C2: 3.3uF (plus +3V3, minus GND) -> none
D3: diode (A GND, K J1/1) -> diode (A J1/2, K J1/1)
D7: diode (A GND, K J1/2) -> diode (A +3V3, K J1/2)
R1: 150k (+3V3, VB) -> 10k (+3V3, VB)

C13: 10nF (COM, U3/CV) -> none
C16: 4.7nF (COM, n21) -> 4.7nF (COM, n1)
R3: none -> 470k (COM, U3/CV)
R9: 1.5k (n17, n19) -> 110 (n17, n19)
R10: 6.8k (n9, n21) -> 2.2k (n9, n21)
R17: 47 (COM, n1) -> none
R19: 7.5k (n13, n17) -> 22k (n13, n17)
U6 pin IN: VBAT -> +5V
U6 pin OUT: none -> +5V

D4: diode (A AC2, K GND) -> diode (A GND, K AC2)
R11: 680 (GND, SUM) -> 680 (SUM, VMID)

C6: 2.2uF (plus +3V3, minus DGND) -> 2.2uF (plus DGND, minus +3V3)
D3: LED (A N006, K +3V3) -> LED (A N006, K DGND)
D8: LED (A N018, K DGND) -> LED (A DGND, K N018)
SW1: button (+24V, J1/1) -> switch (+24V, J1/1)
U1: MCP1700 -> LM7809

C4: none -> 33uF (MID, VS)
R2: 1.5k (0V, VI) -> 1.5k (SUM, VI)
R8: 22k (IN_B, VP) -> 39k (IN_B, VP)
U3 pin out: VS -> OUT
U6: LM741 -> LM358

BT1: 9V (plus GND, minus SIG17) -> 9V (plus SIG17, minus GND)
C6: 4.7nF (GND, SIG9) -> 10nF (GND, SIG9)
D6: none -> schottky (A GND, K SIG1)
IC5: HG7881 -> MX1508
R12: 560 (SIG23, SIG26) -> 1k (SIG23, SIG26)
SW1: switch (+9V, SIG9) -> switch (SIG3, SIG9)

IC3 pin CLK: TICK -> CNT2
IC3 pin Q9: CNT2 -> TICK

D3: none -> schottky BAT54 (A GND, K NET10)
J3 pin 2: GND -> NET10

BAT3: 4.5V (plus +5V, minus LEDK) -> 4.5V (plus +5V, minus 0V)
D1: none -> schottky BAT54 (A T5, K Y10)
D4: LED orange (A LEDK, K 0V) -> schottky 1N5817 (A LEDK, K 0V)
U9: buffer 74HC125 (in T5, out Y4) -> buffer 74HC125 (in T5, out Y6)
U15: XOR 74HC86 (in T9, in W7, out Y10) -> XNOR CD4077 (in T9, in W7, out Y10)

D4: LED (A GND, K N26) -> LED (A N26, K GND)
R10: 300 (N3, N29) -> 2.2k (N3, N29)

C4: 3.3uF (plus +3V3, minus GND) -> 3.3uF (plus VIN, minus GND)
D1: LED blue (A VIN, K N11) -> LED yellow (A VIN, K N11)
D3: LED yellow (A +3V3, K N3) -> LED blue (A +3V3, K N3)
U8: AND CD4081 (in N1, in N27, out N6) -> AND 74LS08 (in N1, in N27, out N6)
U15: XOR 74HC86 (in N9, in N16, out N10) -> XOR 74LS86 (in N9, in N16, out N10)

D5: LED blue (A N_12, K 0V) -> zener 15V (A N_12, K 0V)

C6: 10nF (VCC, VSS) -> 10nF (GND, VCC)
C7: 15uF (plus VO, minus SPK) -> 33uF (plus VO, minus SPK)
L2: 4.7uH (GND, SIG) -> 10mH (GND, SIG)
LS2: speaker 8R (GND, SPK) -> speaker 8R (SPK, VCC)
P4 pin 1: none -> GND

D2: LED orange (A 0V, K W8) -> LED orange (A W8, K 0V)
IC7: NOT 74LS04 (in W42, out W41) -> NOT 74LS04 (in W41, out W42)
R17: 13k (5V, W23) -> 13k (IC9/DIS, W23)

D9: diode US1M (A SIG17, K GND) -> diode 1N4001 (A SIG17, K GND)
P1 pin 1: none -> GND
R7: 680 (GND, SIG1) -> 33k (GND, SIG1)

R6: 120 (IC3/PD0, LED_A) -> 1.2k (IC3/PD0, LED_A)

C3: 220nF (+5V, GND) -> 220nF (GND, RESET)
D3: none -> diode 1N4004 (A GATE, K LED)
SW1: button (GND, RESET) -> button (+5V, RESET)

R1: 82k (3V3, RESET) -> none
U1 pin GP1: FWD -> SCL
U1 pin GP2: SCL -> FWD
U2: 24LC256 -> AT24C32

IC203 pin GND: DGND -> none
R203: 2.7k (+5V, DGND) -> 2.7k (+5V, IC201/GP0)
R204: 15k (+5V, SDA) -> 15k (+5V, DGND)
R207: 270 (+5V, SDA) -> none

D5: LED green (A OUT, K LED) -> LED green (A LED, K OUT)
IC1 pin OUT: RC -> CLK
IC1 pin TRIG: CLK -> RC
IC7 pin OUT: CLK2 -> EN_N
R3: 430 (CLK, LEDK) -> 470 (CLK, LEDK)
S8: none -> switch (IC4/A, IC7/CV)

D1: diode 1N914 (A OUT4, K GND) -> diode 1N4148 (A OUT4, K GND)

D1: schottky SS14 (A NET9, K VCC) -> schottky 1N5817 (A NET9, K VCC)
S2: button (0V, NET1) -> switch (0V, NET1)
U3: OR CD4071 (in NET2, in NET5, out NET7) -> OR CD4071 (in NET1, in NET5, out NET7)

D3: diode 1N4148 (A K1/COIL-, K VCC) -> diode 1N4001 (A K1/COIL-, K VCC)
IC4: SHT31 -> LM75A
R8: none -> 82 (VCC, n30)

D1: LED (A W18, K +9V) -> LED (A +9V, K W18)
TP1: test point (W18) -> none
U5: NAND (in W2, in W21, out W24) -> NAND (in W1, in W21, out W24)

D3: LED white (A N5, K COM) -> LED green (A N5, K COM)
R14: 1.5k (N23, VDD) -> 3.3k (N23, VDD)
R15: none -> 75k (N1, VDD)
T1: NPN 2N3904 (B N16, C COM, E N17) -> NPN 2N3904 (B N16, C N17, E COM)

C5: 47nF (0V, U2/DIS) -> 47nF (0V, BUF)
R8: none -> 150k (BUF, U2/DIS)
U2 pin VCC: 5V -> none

----

[Description of the task] Please reproduce, exactly as they appear above, the lines from the line containing "U1 pin GP2: SCL -> FWD" up to and including the line containing "S2: button (0V, NET1) -> switch (0V, NET1)".

[Task result]
U1 pin GP2: SCL -> FWD
U2: 24LC256 -> AT24C32

IC203 pin GND: DGND -> none
R203: 2.7k (+5V, DGND) -> 2.7k (+5V, IC201/GP0)
R204: 15k (+5V, SDA) -> 15k (+5V, DGND)
R207: 270 (+5V, SDA) -> none

D5: LED green (A OUT, K LED) -> LED green (A LED, K OUT)
IC1 pin OUT: RC -> CLK
IC1 pin TRIG: CLK -> RC
IC7 pin OUT: CLK2 -> EN_N
R3: 430 (CLK, LEDK) -> 470 (CLK, LEDK)
S8: none -> switch (IC4/A, IC7/CV)

D1: diode 1N914 (A OUT4, K GND) -> diode 1N4148 (A OUT4, K GND)

D1: schottky SS14 (A NET9, K VCC) -> schottky 1N5817 (A NET9, K VCC)
S2: button (0V, NET1) -> switch (0V, NET1)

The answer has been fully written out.